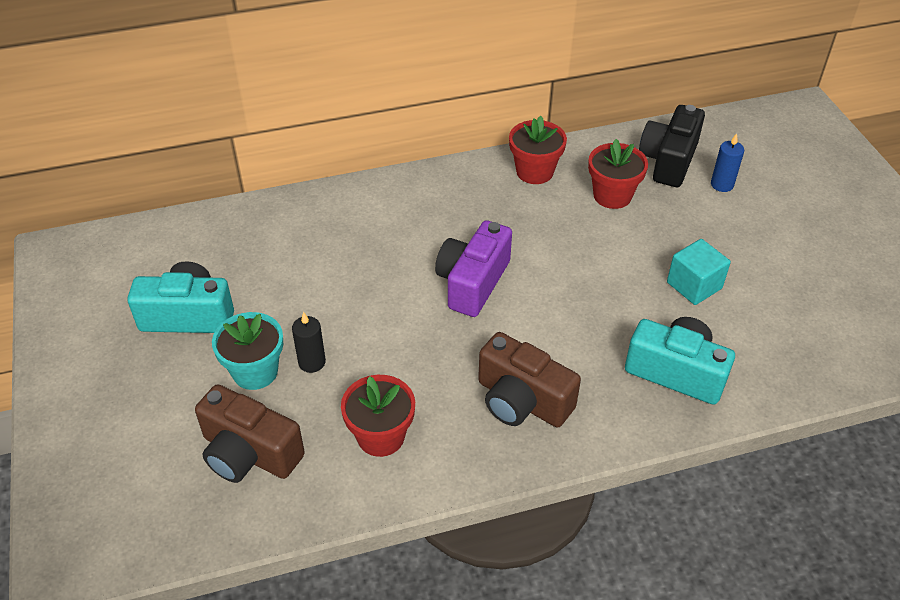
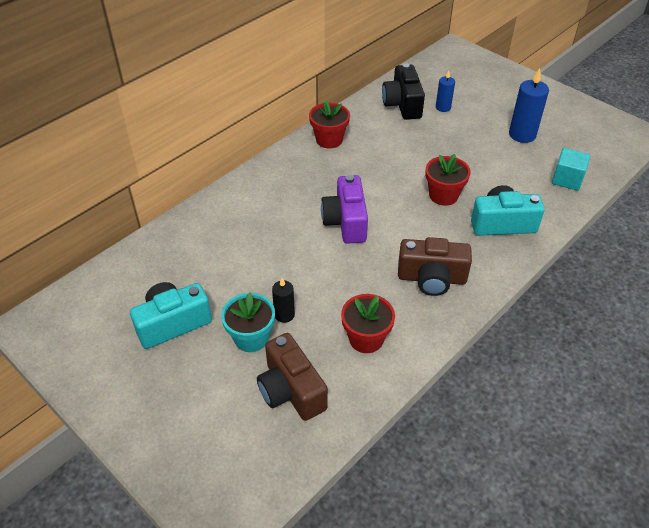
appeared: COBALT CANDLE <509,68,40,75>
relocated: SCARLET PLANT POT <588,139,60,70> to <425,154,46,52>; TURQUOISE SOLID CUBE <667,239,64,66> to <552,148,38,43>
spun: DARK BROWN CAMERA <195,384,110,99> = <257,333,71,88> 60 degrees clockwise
···
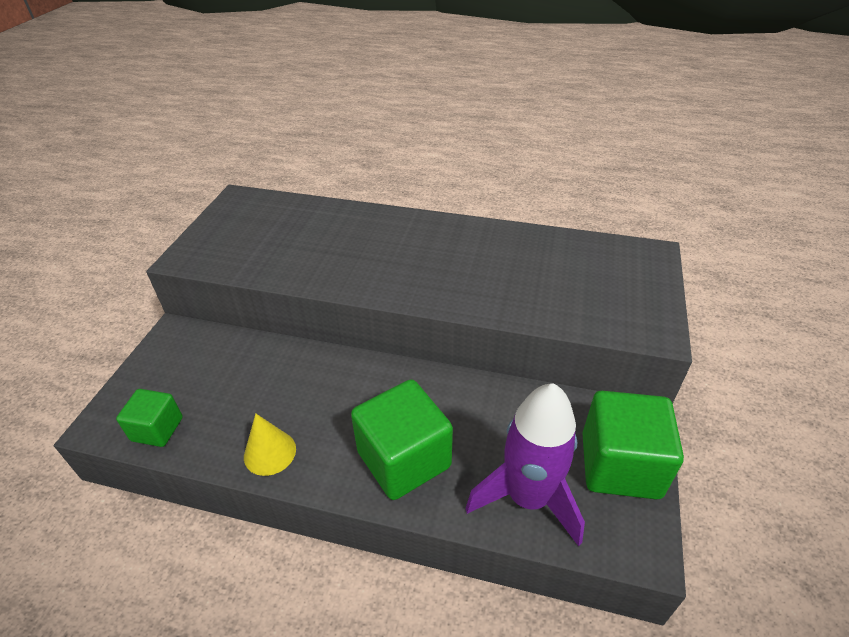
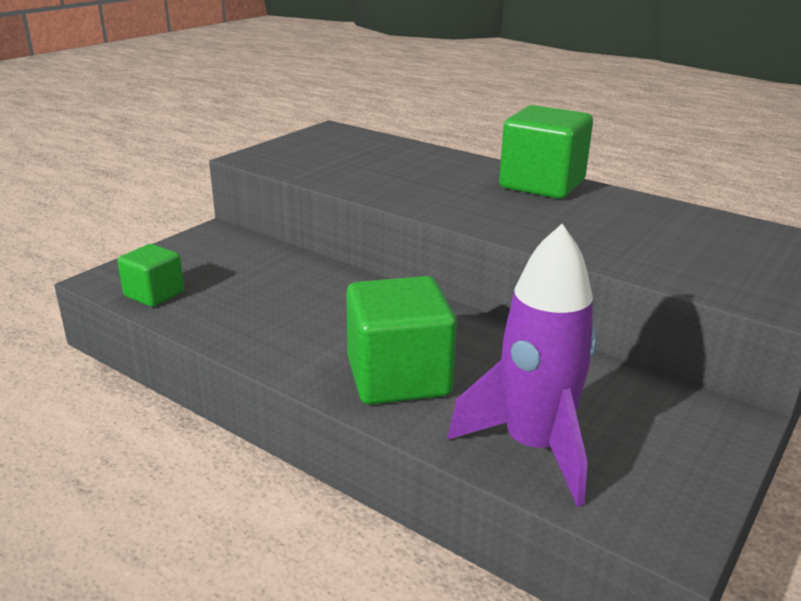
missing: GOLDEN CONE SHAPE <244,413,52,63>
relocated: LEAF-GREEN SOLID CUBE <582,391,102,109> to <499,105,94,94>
···
Since only part of the listing is wanted, copy exactly the lines from the one holding "relocated: SCARLET PLANT" to the one holding "spun: DARK BROWN", both included.

relocated: SCARLET PLANT POT <588,139,60,70> to <425,154,46,52>; TURQUOISE SOLID CUBE <667,239,64,66> to <552,148,38,43>
spun: DARK BROWN CAMERA <195,384,110,99> = <257,333,71,88> 60 degrees clockwise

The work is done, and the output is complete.